What is needed – From the entries below, copy exactly the lines from the one that contains "R104: 47 (5V, P103/2) -> 47 (GND, P103/2)" through the one that contains "R16: 1.2M (STG, SUM) -> 13k (STG, SUM)", both included, and only those.

┄┄┄┄┄┄┄┄┄┄

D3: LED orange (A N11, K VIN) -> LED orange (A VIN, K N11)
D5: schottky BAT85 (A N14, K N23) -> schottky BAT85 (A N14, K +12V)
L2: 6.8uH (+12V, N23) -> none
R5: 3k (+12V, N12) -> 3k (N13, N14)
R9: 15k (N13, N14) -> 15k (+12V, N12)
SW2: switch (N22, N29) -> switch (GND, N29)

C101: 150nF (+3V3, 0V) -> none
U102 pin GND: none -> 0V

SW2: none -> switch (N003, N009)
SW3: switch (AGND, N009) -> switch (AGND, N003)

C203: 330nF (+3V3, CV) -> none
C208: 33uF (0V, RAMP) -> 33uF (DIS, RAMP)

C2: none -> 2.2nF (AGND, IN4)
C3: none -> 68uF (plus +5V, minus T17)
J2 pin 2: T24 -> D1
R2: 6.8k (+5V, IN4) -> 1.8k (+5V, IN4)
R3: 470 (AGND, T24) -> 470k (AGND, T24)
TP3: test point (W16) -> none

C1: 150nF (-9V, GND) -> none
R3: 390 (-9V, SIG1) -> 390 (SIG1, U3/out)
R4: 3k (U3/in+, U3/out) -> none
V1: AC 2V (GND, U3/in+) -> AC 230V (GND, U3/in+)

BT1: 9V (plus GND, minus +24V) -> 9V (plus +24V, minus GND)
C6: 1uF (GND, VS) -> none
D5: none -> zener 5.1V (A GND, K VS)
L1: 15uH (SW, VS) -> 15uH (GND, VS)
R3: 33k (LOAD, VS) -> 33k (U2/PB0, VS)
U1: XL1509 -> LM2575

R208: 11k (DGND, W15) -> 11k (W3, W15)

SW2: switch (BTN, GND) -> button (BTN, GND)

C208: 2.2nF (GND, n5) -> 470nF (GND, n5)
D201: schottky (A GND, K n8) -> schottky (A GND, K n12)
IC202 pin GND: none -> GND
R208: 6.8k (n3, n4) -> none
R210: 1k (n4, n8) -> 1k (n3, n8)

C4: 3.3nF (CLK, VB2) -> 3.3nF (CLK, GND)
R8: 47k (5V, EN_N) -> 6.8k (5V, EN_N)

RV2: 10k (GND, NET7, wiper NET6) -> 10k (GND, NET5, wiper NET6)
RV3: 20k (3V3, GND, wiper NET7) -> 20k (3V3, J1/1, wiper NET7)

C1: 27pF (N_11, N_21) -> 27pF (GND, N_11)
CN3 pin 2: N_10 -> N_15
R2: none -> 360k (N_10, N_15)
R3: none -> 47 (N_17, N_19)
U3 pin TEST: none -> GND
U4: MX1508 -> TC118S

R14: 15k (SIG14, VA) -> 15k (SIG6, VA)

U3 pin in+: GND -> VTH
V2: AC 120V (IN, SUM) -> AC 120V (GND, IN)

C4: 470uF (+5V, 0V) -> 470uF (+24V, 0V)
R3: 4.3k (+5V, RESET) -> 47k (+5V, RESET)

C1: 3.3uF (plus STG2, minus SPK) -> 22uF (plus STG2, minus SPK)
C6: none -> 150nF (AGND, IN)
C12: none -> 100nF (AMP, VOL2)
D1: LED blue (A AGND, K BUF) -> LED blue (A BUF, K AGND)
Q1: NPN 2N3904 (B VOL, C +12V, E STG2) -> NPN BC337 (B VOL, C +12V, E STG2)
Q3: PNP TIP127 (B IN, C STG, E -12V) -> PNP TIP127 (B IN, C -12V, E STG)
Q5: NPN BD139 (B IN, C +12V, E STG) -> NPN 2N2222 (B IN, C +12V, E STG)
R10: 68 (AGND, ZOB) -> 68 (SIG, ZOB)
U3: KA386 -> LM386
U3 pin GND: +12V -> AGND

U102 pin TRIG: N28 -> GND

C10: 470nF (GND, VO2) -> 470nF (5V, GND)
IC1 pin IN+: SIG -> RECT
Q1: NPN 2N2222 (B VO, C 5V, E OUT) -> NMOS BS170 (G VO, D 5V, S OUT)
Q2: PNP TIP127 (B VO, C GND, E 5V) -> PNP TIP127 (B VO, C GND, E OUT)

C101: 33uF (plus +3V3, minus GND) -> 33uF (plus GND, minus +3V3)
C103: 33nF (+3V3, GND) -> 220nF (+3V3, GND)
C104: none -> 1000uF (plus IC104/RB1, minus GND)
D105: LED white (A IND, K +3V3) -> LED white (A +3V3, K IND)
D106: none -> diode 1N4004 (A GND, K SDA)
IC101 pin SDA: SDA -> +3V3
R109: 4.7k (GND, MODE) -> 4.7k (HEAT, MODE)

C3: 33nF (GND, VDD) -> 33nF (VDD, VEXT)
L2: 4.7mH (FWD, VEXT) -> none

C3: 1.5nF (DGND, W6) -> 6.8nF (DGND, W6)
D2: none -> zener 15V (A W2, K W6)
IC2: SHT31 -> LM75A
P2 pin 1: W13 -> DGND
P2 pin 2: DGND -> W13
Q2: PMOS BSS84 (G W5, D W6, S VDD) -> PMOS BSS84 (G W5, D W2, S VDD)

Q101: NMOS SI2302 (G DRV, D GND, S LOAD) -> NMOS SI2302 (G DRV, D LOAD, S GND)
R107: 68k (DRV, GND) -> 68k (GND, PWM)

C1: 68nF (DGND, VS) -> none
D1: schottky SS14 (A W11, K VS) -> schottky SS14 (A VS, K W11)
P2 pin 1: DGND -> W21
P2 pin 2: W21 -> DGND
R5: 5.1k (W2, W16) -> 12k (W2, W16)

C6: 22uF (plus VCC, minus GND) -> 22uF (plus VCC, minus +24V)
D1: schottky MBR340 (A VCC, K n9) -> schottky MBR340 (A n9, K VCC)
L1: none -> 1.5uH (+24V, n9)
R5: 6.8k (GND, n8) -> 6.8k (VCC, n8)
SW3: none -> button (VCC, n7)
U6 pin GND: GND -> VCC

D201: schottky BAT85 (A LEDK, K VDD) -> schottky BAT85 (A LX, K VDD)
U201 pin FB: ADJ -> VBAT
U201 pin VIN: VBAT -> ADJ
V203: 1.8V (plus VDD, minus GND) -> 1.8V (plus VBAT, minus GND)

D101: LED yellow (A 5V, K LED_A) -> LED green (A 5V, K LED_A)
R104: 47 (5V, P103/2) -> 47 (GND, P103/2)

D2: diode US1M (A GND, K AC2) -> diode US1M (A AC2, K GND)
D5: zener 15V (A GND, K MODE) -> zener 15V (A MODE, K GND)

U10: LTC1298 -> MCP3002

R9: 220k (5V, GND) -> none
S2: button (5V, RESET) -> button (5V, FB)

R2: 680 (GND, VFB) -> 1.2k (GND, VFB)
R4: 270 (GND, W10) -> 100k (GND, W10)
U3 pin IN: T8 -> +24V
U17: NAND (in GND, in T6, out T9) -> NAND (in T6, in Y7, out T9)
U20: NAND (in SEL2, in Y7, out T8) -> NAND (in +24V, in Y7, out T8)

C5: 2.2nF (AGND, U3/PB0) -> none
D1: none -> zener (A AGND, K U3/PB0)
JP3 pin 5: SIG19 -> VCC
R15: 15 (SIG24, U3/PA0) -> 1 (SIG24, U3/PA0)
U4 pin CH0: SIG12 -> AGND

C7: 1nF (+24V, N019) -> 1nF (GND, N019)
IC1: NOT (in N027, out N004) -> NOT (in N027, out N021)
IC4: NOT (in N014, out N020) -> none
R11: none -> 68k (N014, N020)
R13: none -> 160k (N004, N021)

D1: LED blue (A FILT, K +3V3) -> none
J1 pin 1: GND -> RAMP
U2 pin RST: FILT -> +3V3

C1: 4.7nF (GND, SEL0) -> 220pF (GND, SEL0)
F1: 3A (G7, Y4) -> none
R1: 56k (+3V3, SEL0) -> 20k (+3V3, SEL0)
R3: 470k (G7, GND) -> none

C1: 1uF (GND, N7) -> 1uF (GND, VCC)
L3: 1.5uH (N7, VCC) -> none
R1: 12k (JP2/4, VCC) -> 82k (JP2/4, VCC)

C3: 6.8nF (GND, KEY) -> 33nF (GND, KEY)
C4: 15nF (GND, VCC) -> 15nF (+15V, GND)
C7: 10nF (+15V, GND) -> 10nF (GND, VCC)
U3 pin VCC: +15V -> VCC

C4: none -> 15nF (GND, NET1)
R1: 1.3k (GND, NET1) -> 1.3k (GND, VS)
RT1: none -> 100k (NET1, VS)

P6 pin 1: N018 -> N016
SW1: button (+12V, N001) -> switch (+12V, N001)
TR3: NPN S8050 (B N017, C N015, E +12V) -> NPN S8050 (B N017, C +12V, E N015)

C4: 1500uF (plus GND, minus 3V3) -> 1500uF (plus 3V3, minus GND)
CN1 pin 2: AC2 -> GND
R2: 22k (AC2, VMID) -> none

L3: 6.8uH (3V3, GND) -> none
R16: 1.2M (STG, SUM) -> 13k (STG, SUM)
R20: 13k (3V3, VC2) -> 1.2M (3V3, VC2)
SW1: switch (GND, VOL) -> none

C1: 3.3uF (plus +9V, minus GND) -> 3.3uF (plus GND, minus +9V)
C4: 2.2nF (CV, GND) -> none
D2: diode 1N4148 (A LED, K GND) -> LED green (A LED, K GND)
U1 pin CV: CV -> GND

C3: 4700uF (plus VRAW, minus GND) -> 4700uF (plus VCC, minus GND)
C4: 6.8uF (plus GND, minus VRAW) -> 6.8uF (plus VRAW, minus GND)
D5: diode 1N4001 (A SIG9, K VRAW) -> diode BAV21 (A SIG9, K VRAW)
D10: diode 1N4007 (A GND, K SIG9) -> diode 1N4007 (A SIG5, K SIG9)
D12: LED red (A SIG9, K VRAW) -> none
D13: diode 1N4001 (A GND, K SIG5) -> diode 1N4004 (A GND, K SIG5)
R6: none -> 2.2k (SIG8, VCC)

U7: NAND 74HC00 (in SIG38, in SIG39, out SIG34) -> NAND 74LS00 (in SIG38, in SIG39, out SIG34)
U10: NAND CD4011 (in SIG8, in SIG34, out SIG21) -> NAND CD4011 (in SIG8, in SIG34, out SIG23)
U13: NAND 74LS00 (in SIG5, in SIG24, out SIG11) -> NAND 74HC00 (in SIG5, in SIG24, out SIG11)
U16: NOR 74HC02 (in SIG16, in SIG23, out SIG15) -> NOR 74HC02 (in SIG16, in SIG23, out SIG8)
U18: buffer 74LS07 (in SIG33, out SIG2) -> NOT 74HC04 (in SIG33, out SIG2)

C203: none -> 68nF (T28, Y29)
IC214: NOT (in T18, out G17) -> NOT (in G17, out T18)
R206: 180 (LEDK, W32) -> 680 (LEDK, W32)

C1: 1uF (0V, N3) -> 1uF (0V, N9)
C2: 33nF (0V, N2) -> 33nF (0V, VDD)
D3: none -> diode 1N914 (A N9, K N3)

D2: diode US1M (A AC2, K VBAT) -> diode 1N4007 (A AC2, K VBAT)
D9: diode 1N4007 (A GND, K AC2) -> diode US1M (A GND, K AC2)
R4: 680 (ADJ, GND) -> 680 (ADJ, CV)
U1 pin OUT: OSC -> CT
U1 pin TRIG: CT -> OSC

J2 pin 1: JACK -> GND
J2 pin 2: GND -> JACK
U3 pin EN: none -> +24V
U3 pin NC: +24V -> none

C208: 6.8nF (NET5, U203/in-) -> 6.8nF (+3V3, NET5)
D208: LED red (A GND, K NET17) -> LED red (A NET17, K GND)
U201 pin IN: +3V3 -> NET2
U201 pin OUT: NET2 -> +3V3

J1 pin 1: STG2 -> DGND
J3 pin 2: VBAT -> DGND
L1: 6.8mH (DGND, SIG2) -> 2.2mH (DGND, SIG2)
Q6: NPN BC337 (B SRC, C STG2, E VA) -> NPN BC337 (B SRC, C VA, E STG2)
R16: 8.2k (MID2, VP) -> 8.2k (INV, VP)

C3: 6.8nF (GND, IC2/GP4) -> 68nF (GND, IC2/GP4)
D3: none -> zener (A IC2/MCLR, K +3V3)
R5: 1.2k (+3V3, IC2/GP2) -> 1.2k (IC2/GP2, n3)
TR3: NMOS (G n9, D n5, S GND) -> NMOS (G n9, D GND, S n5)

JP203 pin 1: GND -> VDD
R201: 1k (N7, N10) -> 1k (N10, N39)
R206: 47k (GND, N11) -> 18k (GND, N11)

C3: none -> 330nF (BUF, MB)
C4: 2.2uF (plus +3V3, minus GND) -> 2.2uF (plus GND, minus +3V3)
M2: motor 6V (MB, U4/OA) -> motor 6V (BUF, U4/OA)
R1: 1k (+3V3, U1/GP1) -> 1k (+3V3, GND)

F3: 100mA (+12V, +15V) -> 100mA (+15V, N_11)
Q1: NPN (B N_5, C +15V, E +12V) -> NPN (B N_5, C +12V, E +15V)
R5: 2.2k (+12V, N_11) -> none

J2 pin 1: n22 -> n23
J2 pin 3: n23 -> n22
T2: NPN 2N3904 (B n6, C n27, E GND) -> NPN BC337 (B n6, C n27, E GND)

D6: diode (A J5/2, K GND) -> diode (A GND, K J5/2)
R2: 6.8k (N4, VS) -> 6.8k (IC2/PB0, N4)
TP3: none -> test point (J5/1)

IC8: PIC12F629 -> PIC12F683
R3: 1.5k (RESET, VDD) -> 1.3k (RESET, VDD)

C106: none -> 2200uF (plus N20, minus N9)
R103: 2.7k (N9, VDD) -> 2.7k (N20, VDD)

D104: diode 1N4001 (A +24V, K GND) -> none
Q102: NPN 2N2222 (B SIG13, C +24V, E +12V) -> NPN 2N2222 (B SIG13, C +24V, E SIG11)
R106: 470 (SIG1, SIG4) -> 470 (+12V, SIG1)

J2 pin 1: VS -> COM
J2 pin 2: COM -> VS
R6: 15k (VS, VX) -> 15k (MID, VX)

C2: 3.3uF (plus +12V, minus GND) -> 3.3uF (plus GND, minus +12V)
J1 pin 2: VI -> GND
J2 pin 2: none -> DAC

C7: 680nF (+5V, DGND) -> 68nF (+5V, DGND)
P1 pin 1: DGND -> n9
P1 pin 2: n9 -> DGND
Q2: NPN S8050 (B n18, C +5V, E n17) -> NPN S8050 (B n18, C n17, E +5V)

┄┄┄┄┄┄┄┄┄┄

Task result –
R104: 47 (5V, P103/2) -> 47 (GND, P103/2)

D2: diode US1M (A GND, K AC2) -> diode US1M (A AC2, K GND)
D5: zener 15V (A GND, K MODE) -> zener 15V (A MODE, K GND)

U10: LTC1298 -> MCP3002

R9: 220k (5V, GND) -> none
S2: button (5V, RESET) -> button (5V, FB)

R2: 680 (GND, VFB) -> 1.2k (GND, VFB)
R4: 270 (GND, W10) -> 100k (GND, W10)
U3 pin IN: T8 -> +24V
U17: NAND (in GND, in T6, out T9) -> NAND (in T6, in Y7, out T9)
U20: NAND (in SEL2, in Y7, out T8) -> NAND (in +24V, in Y7, out T8)

C5: 2.2nF (AGND, U3/PB0) -> none
D1: none -> zener (A AGND, K U3/PB0)
JP3 pin 5: SIG19 -> VCC
R15: 15 (SIG24, U3/PA0) -> 1 (SIG24, U3/PA0)
U4 pin CH0: SIG12 -> AGND

C7: 1nF (+24V, N019) -> 1nF (GND, N019)
IC1: NOT (in N027, out N004) -> NOT (in N027, out N021)
IC4: NOT (in N014, out N020) -> none
R11: none -> 68k (N014, N020)
R13: none -> 160k (N004, N021)

D1: LED blue (A FILT, K +3V3) -> none
J1 pin 1: GND -> RAMP
U2 pin RST: FILT -> +3V3

C1: 4.7nF (GND, SEL0) -> 220pF (GND, SEL0)
F1: 3A (G7, Y4) -> none
R1: 56k (+3V3, SEL0) -> 20k (+3V3, SEL0)
R3: 470k (G7, GND) -> none

C1: 1uF (GND, N7) -> 1uF (GND, VCC)
L3: 1.5uH (N7, VCC) -> none
R1: 12k (JP2/4, VCC) -> 82k (JP2/4, VCC)

C3: 6.8nF (GND, KEY) -> 33nF (GND, KEY)
C4: 15nF (GND, VCC) -> 15nF (+15V, GND)
C7: 10nF (+15V, GND) -> 10nF (GND, VCC)
U3 pin VCC: +15V -> VCC

C4: none -> 15nF (GND, NET1)
R1: 1.3k (GND, NET1) -> 1.3k (GND, VS)
RT1: none -> 100k (NET1, VS)

P6 pin 1: N018 -> N016
SW1: button (+12V, N001) -> switch (+12V, N001)
TR3: NPN S8050 (B N017, C N015, E +12V) -> NPN S8050 (B N017, C +12V, E N015)

C4: 1500uF (plus GND, minus 3V3) -> 1500uF (plus 3V3, minus GND)
CN1 pin 2: AC2 -> GND
R2: 22k (AC2, VMID) -> none

L3: 6.8uH (3V3, GND) -> none
R16: 1.2M (STG, SUM) -> 13k (STG, SUM)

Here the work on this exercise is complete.